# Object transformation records
################
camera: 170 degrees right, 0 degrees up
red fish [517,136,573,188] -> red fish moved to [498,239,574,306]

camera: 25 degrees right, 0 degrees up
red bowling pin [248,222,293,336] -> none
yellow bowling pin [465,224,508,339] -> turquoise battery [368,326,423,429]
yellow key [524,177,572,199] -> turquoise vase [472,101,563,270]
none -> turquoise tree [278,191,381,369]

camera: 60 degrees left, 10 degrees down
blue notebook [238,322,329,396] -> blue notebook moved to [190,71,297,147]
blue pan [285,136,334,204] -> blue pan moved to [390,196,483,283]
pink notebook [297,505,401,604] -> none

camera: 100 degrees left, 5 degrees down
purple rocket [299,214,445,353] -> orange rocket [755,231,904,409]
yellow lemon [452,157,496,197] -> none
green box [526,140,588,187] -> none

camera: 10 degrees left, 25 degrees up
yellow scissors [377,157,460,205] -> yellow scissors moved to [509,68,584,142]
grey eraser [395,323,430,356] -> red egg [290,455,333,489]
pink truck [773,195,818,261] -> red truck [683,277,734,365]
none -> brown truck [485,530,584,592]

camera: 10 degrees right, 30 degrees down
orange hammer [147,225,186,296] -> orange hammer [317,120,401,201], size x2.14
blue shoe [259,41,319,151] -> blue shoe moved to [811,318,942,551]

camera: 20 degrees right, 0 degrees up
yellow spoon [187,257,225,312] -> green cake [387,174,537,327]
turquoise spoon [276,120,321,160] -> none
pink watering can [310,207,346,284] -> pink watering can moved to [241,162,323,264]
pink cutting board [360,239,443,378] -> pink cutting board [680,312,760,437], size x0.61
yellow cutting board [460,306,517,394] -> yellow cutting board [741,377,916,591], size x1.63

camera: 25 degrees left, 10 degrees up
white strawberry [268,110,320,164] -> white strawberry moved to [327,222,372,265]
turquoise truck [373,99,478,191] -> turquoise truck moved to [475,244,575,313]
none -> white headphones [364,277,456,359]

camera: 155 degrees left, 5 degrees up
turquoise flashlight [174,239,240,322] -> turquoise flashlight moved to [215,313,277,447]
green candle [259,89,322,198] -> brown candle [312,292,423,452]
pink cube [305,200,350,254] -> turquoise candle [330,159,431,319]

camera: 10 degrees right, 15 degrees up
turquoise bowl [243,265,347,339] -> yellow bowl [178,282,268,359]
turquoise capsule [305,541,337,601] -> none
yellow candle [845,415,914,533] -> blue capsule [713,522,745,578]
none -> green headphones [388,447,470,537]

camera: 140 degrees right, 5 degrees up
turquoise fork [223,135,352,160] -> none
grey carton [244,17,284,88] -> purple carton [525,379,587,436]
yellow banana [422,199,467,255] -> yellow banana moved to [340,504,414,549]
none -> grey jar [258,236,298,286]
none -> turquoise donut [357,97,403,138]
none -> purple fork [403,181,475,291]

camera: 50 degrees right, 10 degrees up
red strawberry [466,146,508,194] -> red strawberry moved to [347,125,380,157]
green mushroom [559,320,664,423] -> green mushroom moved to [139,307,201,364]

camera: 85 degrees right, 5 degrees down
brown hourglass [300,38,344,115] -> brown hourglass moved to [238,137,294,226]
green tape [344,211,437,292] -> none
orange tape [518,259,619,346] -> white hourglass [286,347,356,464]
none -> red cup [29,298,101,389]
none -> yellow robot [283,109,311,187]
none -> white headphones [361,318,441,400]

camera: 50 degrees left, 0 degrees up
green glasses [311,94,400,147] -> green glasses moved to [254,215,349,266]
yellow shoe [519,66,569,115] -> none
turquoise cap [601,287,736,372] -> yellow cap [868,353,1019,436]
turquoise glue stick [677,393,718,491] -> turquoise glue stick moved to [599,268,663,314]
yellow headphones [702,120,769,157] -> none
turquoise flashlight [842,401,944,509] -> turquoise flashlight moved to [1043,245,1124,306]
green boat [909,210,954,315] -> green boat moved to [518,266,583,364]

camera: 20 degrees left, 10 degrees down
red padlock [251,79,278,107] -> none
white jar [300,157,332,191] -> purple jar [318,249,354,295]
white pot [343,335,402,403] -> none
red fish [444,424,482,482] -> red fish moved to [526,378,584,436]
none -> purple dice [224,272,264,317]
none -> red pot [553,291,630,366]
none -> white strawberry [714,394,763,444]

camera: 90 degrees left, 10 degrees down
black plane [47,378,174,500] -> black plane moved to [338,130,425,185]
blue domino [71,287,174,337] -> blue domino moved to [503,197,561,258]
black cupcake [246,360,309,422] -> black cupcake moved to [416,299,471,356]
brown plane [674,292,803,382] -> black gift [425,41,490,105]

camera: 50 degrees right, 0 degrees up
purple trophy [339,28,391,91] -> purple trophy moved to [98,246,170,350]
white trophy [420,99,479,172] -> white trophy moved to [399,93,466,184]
################
# Assignment
Would you retype the lines above from the one with "green glasses [311,94,400,147]" down to the one with "turquoise glue stick [677,393,718,491]", word for word, both ends included and no other lines?

# Answer section
green glasses [311,94,400,147] -> green glasses moved to [254,215,349,266]
yellow shoe [519,66,569,115] -> none
turquoise cap [601,287,736,372] -> yellow cap [868,353,1019,436]
turquoise glue stick [677,393,718,491] -> turquoise glue stick moved to [599,268,663,314]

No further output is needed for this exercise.